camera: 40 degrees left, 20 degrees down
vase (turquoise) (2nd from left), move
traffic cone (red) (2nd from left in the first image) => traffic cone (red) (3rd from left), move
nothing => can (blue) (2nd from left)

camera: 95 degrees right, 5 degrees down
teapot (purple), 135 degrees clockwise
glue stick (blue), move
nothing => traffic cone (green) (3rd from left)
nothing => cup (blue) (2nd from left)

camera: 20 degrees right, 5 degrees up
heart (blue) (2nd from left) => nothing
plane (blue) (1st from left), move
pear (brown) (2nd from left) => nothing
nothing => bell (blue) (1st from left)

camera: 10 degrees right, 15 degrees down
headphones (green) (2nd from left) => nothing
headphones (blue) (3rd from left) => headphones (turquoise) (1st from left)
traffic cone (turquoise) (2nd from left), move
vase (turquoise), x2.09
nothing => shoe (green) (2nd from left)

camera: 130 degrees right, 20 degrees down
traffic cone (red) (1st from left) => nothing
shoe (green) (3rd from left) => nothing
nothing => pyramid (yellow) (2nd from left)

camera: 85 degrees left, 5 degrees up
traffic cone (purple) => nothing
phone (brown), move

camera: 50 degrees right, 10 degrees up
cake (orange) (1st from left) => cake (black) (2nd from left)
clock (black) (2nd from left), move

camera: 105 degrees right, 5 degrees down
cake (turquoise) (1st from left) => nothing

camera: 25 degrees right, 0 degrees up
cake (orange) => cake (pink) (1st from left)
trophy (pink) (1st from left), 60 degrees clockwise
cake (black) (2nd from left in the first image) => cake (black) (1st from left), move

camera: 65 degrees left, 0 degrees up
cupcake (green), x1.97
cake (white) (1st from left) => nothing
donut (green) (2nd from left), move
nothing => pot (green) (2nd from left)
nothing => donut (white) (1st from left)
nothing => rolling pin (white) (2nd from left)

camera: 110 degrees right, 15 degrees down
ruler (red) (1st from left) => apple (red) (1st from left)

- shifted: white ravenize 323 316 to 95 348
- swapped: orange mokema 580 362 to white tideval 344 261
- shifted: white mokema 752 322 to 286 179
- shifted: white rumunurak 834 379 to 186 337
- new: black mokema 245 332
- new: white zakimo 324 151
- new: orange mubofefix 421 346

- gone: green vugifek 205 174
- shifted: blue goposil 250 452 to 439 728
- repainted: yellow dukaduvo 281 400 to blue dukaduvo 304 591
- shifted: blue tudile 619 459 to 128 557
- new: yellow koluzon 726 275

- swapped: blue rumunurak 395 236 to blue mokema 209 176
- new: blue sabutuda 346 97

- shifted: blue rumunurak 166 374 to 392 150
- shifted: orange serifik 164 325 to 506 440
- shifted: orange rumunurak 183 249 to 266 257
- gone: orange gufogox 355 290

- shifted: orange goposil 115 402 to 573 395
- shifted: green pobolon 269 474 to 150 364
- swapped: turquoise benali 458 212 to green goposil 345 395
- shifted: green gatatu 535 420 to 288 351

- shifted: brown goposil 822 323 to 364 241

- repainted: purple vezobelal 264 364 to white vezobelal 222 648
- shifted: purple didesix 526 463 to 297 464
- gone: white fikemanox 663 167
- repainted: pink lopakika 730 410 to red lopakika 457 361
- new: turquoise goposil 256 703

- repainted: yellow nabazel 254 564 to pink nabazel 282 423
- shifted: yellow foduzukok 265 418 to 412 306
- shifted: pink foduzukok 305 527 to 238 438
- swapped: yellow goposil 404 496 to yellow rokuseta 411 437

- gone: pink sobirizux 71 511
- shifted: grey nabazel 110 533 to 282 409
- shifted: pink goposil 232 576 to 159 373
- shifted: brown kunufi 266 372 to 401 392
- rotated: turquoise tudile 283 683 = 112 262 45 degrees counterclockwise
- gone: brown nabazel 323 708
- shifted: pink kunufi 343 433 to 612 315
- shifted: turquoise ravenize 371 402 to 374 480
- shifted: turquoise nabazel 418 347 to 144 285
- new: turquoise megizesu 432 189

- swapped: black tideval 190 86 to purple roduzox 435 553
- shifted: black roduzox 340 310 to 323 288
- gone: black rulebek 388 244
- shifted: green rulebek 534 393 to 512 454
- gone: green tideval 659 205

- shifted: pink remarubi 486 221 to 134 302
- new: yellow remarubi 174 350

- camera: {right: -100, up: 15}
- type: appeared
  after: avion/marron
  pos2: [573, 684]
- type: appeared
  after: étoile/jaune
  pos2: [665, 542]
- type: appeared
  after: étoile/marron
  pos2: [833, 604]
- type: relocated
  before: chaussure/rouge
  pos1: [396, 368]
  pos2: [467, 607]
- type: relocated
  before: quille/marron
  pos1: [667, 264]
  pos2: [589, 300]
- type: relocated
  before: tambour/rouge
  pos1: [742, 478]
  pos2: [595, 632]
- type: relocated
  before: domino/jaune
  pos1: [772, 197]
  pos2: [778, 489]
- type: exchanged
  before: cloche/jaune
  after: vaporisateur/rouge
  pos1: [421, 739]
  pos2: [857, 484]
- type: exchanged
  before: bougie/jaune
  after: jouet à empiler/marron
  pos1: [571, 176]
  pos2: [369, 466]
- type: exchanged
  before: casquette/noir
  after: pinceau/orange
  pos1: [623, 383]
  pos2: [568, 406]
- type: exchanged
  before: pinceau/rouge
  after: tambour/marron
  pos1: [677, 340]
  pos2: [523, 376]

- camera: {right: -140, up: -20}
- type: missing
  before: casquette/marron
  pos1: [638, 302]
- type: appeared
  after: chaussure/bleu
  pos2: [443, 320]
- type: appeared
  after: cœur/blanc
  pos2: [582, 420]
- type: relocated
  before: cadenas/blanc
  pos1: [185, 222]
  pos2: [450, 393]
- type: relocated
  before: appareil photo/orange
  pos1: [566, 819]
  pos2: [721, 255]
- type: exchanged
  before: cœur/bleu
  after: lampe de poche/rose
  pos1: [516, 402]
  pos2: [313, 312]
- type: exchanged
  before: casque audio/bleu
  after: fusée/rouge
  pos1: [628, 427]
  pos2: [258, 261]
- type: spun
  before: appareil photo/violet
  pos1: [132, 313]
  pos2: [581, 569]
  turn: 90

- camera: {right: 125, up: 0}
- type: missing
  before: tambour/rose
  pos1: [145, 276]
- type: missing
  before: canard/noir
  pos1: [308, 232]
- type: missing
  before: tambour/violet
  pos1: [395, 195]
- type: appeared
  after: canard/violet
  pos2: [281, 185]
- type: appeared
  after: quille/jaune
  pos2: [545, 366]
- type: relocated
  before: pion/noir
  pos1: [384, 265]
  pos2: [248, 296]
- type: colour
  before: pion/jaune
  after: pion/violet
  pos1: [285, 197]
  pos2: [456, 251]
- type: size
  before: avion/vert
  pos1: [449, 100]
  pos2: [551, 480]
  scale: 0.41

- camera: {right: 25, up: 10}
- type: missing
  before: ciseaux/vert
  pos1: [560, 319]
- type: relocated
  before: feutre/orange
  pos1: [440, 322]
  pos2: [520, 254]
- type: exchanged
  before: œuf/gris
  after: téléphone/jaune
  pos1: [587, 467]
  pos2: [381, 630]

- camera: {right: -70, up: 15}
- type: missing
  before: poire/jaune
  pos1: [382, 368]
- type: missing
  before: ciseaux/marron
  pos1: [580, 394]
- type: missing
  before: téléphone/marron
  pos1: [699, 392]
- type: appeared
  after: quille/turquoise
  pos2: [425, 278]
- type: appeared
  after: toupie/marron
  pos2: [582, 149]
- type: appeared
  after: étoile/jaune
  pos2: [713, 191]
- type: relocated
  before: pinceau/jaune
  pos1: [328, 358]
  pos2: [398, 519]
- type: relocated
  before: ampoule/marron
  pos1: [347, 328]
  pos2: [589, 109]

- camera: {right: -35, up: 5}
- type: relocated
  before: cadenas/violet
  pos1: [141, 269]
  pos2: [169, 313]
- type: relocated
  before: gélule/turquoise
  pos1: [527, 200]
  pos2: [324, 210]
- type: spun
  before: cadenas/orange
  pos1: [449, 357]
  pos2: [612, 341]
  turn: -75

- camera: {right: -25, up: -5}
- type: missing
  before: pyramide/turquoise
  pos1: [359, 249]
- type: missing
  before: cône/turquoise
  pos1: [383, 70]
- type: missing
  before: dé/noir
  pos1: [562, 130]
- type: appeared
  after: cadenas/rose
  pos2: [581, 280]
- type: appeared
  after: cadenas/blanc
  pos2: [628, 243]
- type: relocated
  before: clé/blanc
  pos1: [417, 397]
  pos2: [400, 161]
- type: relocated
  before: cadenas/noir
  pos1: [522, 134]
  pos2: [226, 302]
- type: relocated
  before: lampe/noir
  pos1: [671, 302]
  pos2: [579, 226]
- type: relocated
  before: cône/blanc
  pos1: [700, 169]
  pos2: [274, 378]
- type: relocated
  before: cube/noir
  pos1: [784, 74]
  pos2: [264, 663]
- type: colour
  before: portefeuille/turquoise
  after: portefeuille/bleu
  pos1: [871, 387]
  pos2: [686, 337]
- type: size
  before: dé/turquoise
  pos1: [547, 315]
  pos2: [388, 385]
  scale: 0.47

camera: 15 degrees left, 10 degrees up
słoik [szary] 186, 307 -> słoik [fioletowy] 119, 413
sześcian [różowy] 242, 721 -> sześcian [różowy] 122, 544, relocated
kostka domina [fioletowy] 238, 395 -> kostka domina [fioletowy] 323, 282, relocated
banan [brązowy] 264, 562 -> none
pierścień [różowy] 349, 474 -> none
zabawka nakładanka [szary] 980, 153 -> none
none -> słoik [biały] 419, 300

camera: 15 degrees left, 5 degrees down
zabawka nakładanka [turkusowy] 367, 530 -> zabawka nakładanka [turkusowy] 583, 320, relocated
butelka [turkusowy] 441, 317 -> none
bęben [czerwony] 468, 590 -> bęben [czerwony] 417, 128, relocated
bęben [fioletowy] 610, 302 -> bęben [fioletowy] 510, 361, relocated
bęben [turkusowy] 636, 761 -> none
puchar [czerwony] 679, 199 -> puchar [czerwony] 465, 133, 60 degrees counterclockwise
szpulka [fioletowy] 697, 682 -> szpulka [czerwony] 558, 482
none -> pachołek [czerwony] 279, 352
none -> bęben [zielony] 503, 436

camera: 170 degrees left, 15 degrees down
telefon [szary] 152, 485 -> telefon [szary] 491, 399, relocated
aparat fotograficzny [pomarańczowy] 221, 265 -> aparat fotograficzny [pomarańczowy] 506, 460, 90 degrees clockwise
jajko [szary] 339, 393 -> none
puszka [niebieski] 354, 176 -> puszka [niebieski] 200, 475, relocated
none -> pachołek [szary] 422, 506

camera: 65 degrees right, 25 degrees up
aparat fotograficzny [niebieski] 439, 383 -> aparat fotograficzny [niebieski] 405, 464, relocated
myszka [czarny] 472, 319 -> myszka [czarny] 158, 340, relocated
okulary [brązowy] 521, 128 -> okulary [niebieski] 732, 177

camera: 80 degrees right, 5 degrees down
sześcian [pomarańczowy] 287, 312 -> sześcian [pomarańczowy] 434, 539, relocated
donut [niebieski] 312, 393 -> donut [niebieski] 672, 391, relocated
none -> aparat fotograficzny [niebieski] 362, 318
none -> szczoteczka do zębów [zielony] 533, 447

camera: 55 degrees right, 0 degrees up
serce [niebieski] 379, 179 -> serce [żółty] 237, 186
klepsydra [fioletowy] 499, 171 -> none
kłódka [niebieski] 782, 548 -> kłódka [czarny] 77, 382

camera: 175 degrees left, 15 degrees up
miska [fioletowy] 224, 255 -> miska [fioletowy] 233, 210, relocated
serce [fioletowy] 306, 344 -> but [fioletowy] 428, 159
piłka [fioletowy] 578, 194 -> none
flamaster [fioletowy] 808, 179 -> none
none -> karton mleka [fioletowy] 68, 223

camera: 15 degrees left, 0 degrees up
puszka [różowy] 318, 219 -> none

◆ YOUR GOAL
Please transcribe the material line by line, exactly, from its opening line through the line that contains "traffic cone (red) (2nd".

◆ TASK OUTPUT
camera: 40 degrees left, 20 degrees down
vase (turquoise) (2nd from left), move
traffic cone (red) (2nd from left in the first image) => traffic cone (red) (3rd from left), move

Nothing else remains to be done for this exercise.